=== Directions ===
Set down the records exactly, and omit any image found in them.

[Collected data entries]
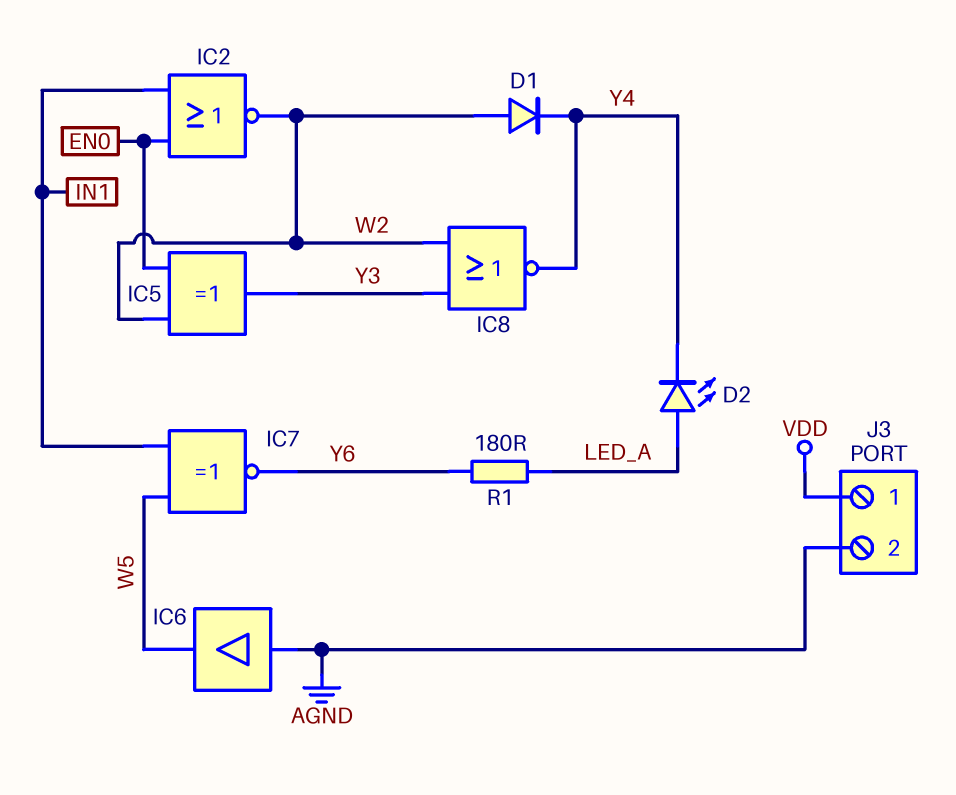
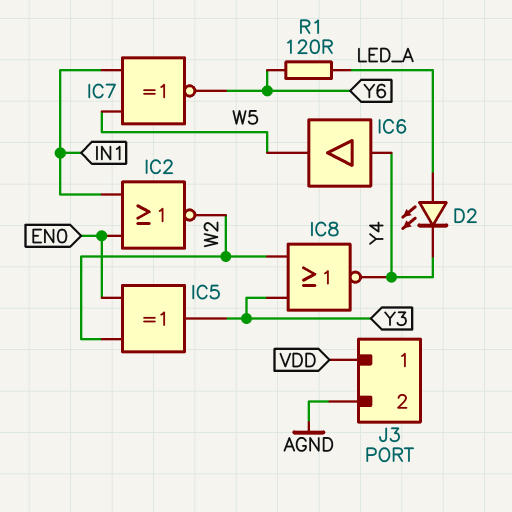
D1: diode (A W2, K Y4) -> none
IC6: buffer (in AGND, out W5) -> buffer (in Y4, out W5)
R1: 180 (LED_A, Y6) -> 120 (LED_A, Y6)

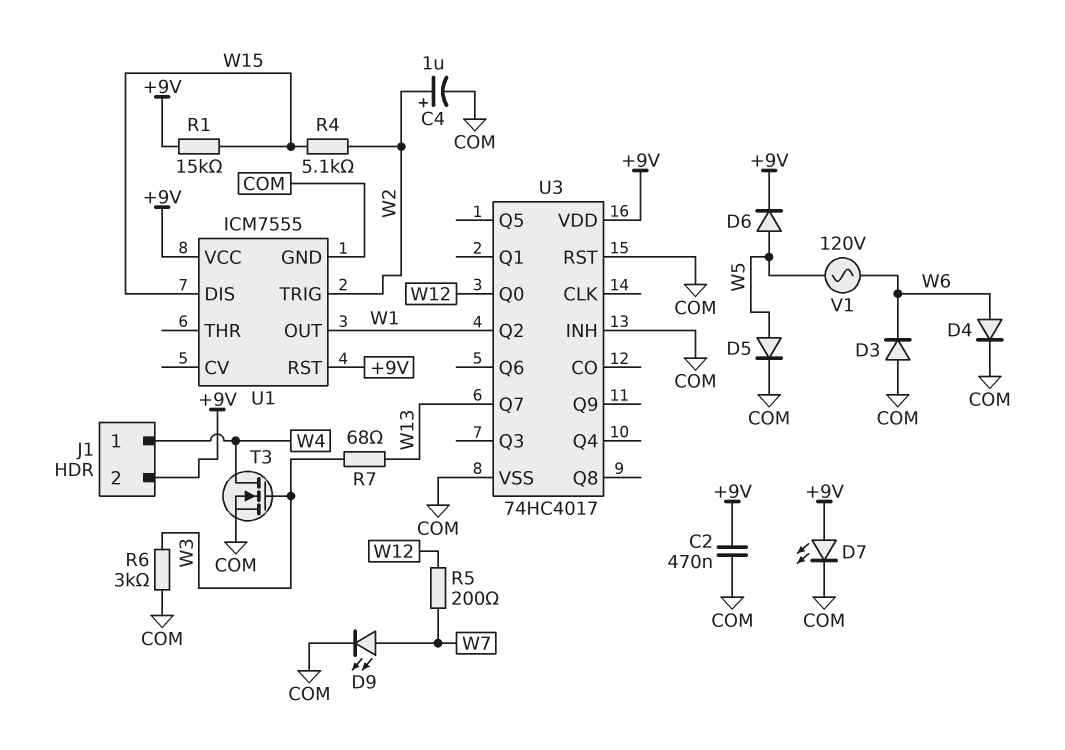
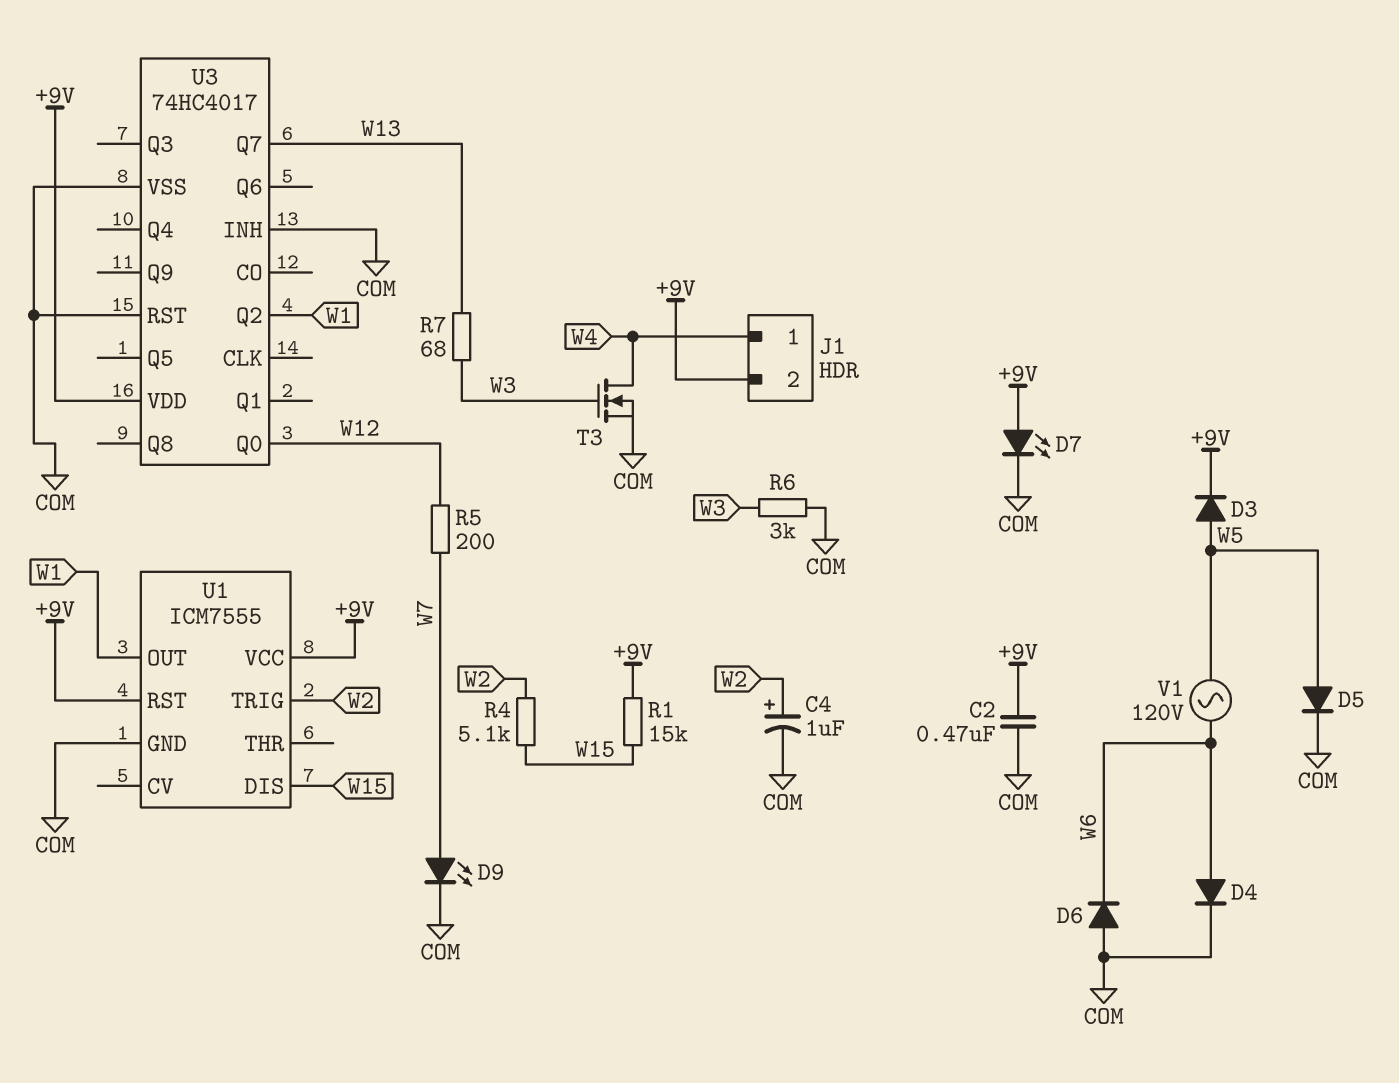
D3: diode (A COM, K W6) -> diode (A W5, K +9V)
D6: diode (A W5, K +9V) -> diode (A COM, K W6)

=== Result of this exercise ===
D1: diode (A W2, K Y4) -> none
IC6: buffer (in AGND, out W5) -> buffer (in Y4, out W5)
R1: 180 (LED_A, Y6) -> 120 (LED_A, Y6)

D3: diode (A COM, K W6) -> diode (A W5, K +9V)
D6: diode (A W5, K +9V) -> diode (A COM, K W6)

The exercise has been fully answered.